_What is needed_:
Your answer must consist of exactly the lines below, starting with the line with "white plate G6" and going on through the line with "lime plate L4", and nothing else.

_Exercise data_:

※

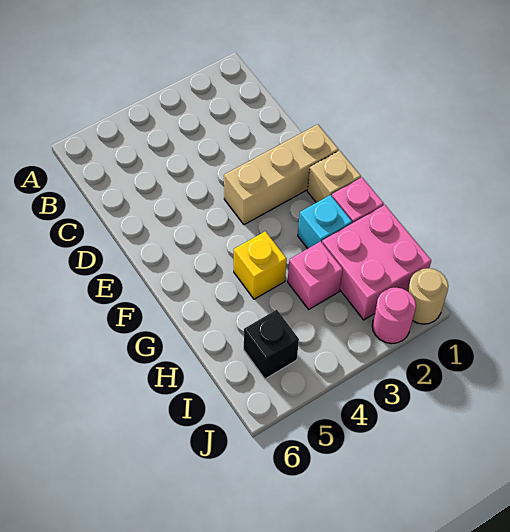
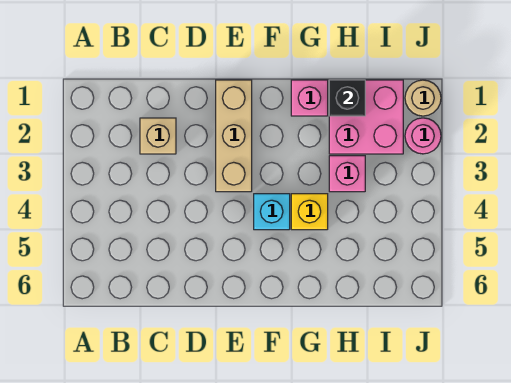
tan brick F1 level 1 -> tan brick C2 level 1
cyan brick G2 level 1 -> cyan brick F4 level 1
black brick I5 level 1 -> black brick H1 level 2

※

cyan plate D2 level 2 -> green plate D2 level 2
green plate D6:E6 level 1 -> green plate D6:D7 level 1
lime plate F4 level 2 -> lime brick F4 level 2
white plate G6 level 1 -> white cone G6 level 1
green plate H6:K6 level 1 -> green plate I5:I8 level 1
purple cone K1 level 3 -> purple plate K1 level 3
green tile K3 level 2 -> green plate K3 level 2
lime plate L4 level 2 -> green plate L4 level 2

※

_Answer to this exercise_:
white plate G6 level 1 -> white cone G6 level 1
green plate H6:K6 level 1 -> green plate I5:I8 level 1
purple cone K1 level 3 -> purple plate K1 level 3
green tile K3 level 2 -> green plate K3 level 2
lime plate L4 level 2 -> green plate L4 level 2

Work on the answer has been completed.